Problem details: With both ends included, transcribe exactly the records below from their first line to the line that contains "R5: 100 (J5/2, VCC) -> 100 (GND, VCC)".

Data records:
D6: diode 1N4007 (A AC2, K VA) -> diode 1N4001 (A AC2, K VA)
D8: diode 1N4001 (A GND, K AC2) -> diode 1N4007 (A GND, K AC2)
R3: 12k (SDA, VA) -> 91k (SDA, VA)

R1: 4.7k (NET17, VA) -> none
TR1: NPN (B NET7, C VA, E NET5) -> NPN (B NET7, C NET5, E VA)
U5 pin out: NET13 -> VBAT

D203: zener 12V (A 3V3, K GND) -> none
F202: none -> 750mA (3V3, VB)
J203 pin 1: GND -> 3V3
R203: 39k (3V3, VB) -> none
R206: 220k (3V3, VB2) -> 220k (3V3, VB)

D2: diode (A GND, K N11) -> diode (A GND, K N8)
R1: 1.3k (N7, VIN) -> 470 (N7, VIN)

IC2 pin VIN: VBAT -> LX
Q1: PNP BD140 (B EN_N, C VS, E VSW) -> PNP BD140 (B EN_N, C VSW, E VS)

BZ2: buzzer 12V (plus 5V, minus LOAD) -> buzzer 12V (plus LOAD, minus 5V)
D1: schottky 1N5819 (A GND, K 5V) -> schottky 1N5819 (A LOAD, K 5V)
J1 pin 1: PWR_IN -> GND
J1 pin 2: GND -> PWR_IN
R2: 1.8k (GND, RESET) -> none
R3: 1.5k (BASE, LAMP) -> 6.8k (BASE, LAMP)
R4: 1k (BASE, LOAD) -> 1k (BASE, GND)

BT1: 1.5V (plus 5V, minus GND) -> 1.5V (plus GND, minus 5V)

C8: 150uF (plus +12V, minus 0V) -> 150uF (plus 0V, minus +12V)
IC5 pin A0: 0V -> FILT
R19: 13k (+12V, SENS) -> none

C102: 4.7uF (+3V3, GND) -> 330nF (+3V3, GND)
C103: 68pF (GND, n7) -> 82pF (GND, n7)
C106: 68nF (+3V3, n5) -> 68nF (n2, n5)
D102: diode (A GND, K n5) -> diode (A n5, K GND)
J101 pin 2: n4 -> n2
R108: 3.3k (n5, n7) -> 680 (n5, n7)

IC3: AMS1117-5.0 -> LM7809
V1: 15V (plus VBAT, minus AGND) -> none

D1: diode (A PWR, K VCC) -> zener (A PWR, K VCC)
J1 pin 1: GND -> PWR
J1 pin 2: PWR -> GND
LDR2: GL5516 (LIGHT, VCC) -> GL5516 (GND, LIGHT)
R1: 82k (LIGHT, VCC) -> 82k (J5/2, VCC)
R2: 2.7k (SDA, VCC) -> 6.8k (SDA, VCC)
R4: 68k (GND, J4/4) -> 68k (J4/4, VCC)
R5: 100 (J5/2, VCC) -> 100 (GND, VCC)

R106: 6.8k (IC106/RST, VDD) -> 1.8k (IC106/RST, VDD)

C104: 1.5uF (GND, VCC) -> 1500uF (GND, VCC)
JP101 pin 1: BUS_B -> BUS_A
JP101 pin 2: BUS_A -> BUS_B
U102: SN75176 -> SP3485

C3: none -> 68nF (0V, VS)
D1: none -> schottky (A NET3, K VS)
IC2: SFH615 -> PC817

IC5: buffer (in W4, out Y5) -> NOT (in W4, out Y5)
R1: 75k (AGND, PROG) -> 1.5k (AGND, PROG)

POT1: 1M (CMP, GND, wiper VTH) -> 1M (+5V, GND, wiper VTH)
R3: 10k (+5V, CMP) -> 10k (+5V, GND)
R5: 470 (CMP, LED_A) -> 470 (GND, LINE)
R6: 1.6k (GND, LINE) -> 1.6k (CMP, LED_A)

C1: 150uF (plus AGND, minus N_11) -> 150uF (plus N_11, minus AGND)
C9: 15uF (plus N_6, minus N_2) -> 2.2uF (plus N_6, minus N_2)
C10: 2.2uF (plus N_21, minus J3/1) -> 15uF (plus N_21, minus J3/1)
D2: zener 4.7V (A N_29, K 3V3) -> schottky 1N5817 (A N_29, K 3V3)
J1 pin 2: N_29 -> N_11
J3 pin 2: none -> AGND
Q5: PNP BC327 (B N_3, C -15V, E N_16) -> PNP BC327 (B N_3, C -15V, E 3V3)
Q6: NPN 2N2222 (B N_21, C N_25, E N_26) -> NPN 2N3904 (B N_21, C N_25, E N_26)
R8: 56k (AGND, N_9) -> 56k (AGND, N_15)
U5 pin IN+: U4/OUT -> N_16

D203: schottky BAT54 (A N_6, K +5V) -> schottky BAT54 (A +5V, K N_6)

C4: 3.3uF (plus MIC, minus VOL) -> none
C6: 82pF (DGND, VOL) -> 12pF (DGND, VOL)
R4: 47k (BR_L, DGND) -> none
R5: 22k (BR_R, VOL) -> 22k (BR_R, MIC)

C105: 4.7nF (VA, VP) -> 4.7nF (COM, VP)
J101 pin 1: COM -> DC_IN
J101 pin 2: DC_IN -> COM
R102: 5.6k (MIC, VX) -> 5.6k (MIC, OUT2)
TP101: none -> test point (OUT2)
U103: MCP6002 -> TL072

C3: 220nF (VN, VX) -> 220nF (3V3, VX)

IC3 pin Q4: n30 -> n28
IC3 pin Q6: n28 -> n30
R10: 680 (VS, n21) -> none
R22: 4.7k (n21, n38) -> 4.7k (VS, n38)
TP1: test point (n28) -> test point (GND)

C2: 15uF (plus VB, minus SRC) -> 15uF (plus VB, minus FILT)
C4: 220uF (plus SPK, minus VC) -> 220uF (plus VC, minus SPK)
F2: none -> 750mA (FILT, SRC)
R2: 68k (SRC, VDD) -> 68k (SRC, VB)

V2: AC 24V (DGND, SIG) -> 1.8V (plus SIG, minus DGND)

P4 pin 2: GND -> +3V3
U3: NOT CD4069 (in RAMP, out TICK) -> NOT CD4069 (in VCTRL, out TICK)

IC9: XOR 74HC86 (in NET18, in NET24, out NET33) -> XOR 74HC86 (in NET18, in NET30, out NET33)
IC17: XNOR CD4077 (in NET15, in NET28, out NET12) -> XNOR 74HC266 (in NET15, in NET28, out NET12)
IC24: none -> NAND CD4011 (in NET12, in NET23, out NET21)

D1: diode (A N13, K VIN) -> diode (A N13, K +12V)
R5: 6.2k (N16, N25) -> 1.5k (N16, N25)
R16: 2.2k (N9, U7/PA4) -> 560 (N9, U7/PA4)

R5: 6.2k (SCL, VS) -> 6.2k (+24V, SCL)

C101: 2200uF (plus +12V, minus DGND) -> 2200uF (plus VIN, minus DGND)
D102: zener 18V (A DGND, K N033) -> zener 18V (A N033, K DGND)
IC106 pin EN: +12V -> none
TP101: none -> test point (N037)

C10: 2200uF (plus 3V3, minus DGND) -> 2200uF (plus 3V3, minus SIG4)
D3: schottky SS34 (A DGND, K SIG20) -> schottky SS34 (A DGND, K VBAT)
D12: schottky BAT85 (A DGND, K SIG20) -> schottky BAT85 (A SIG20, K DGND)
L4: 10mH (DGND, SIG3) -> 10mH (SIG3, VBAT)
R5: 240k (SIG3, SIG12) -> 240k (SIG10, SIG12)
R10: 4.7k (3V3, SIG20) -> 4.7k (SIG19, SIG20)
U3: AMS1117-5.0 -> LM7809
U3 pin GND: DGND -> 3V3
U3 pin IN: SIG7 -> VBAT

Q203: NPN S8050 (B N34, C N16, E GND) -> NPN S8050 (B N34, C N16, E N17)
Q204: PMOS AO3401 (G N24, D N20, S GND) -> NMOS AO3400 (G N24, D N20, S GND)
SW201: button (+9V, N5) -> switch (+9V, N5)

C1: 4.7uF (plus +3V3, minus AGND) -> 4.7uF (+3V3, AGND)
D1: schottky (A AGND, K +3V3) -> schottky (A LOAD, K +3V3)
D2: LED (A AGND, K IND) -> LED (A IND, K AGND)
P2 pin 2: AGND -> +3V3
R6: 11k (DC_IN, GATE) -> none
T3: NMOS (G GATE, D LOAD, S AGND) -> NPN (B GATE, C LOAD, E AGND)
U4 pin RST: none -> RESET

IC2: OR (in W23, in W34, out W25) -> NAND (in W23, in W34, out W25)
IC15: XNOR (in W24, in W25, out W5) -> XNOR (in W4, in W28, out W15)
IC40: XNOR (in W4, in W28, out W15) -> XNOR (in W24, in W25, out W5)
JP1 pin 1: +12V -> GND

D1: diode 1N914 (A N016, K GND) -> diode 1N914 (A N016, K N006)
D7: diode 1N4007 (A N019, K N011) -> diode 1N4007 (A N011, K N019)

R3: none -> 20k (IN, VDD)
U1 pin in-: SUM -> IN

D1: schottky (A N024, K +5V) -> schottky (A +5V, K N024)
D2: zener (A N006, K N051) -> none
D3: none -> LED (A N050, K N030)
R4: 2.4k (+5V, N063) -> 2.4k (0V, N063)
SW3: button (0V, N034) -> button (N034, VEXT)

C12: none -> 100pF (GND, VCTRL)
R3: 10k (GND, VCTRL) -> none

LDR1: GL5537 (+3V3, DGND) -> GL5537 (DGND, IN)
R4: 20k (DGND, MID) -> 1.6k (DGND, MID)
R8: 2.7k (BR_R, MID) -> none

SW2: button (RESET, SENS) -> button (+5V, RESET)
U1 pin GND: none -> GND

Response:
D6: diode 1N4007 (A AC2, K VA) -> diode 1N4001 (A AC2, K VA)
D8: diode 1N4001 (A GND, K AC2) -> diode 1N4007 (A GND, K AC2)
R3: 12k (SDA, VA) -> 91k (SDA, VA)

R1: 4.7k (NET17, VA) -> none
TR1: NPN (B NET7, C VA, E NET5) -> NPN (B NET7, C NET5, E VA)
U5 pin out: NET13 -> VBAT

D203: zener 12V (A 3V3, K GND) -> none
F202: none -> 750mA (3V3, VB)
J203 pin 1: GND -> 3V3
R203: 39k (3V3, VB) -> none
R206: 220k (3V3, VB2) -> 220k (3V3, VB)

D2: diode (A GND, K N11) -> diode (A GND, K N8)
R1: 1.3k (N7, VIN) -> 470 (N7, VIN)

IC2 pin VIN: VBAT -> LX
Q1: PNP BD140 (B EN_N, C VS, E VSW) -> PNP BD140 (B EN_N, C VSW, E VS)

BZ2: buzzer 12V (plus 5V, minus LOAD) -> buzzer 12V (plus LOAD, minus 5V)
D1: schottky 1N5819 (A GND, K 5V) -> schottky 1N5819 (A LOAD, K 5V)
J1 pin 1: PWR_IN -> GND
J1 pin 2: GND -> PWR_IN
R2: 1.8k (GND, RESET) -> none
R3: 1.5k (BASE, LAMP) -> 6.8k (BASE, LAMP)
R4: 1k (BASE, LOAD) -> 1k (BASE, GND)

BT1: 1.5V (plus 5V, minus GND) -> 1.5V (plus GND, minus 5V)

C8: 150uF (plus +12V, minus 0V) -> 150uF (plus 0V, minus +12V)
IC5 pin A0: 0V -> FILT
R19: 13k (+12V, SENS) -> none

C102: 4.7uF (+3V3, GND) -> 330nF (+3V3, GND)
C103: 68pF (GND, n7) -> 82pF (GND, n7)
C106: 68nF (+3V3, n5) -> 68nF (n2, n5)
D102: diode (A GND, K n5) -> diode (A n5, K GND)
J101 pin 2: n4 -> n2
R108: 3.3k (n5, n7) -> 680 (n5, n7)

IC3: AMS1117-5.0 -> LM7809
V1: 15V (plus VBAT, minus AGND) -> none

D1: diode (A PWR, K VCC) -> zener (A PWR, K VCC)
J1 pin 1: GND -> PWR
J1 pin 2: PWR -> GND
LDR2: GL5516 (LIGHT, VCC) -> GL5516 (GND, LIGHT)
R1: 82k (LIGHT, VCC) -> 82k (J5/2, VCC)
R2: 2.7k (SDA, VCC) -> 6.8k (SDA, VCC)
R4: 68k (GND, J4/4) -> 68k (J4/4, VCC)
R5: 100 (J5/2, VCC) -> 100 (GND, VCC)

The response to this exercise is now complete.